**ABOUT THIS TASK**
Could you return the data that follows exactly, minus the images?

**Before-and-after object lists**

=== Section Start ===

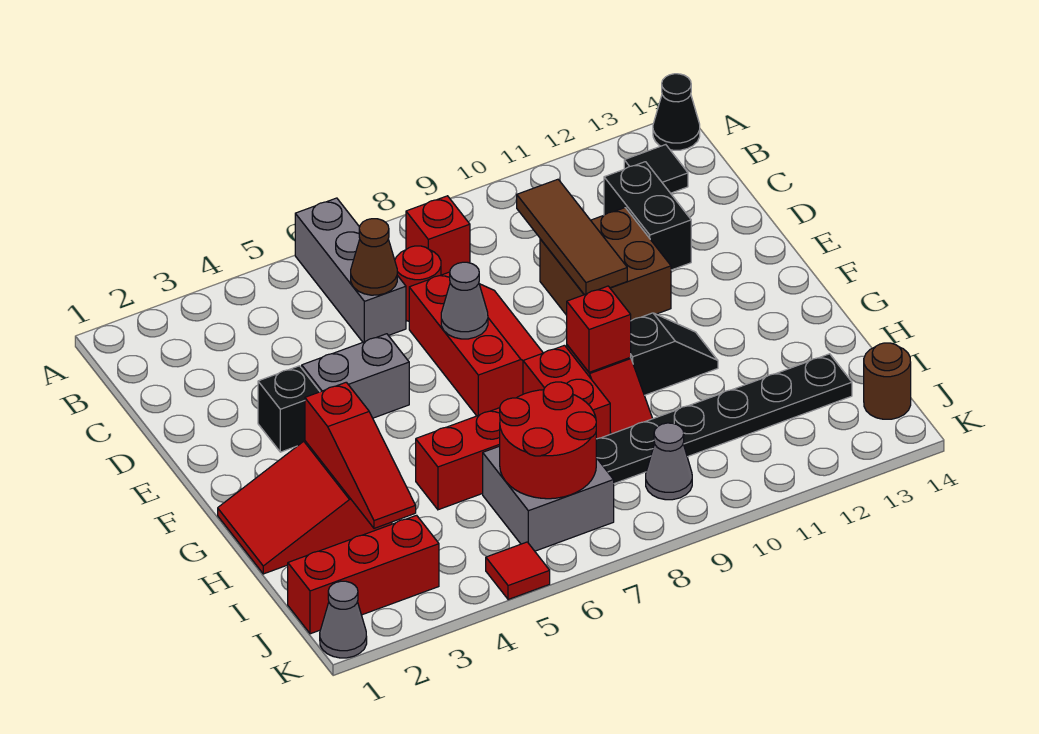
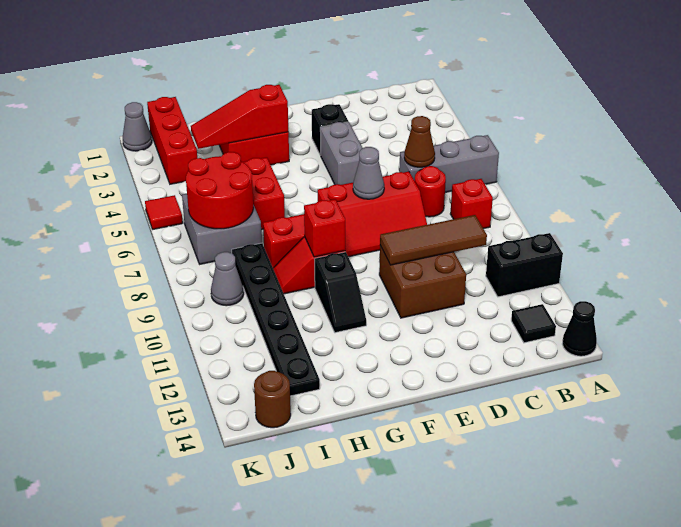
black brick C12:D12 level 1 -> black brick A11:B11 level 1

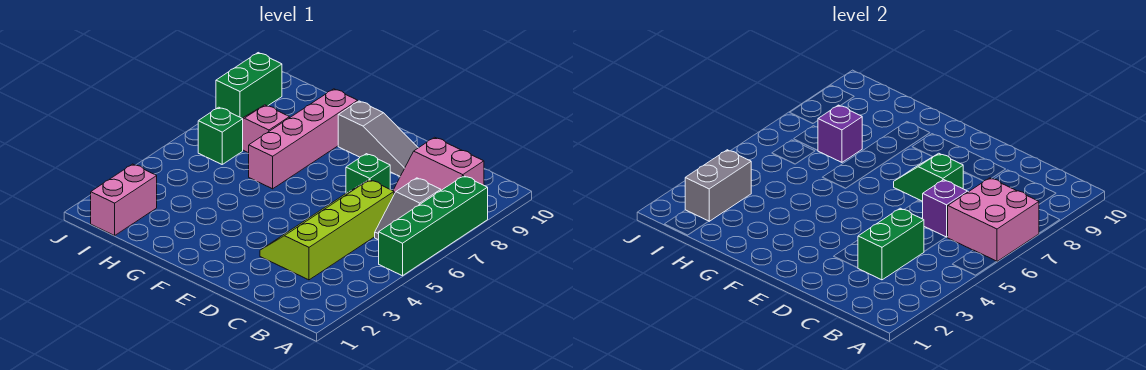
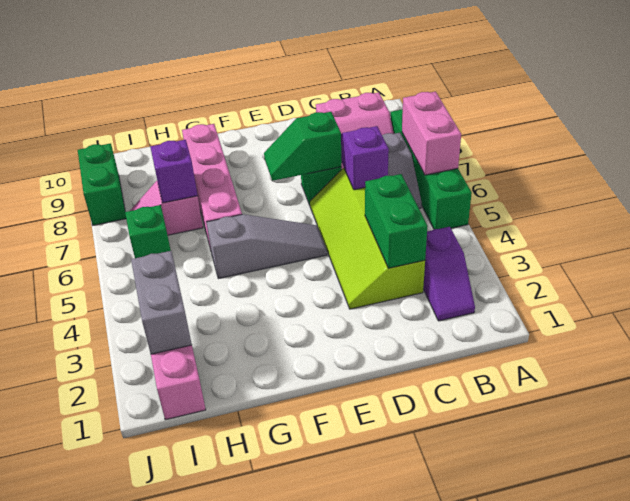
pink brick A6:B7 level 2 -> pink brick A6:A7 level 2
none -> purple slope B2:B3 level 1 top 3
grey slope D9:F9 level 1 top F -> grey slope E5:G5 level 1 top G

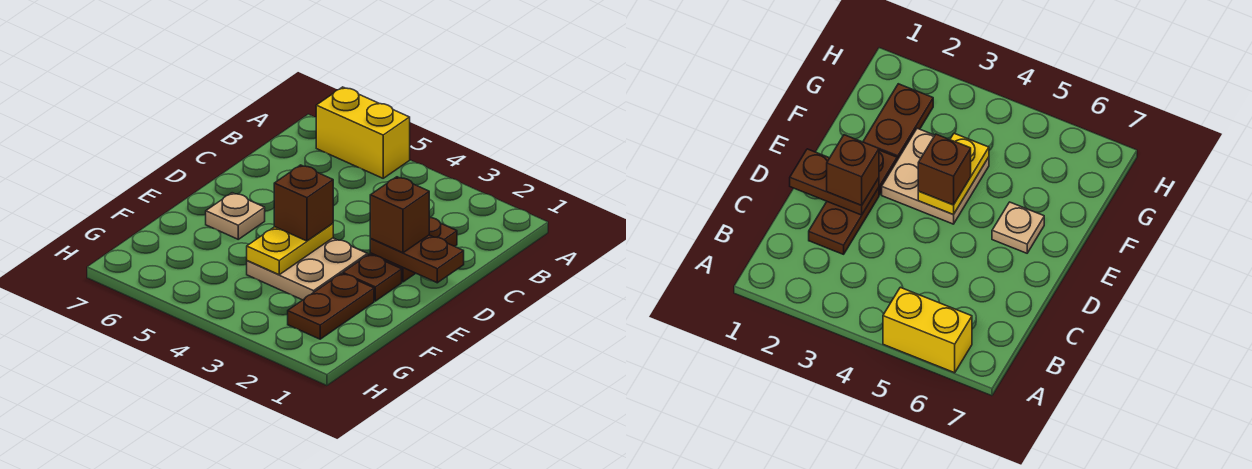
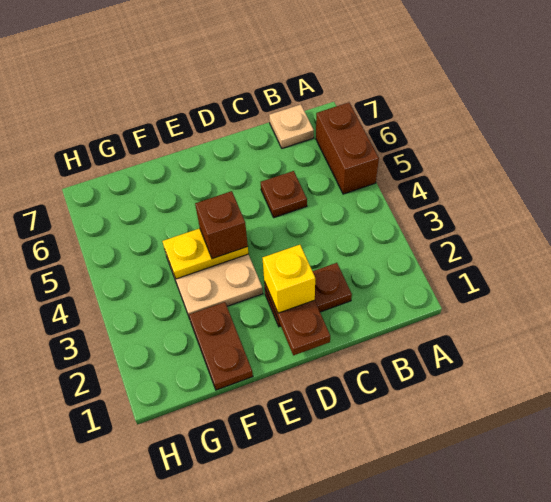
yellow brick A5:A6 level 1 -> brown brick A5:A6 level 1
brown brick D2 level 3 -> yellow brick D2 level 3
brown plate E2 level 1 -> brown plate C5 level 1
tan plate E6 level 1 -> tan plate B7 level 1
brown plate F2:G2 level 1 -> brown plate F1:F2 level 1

=== Section End ===

**YOUR RESPONSE**
black brick C12:D12 level 1 -> black brick A11:B11 level 1

pink brick A6:B7 level 2 -> pink brick A6:A7 level 2
none -> purple slope B2:B3 level 1 top 3
grey slope D9:F9 level 1 top F -> grey slope E5:G5 level 1 top G

yellow brick A5:A6 level 1 -> brown brick A5:A6 level 1
brown brick D2 level 3 -> yellow brick D2 level 3
brown plate E2 level 1 -> brown plate C5 level 1
tan plate E6 level 1 -> tan plate B7 level 1
brown plate F2:G2 level 1 -> brown plate F1:F2 level 1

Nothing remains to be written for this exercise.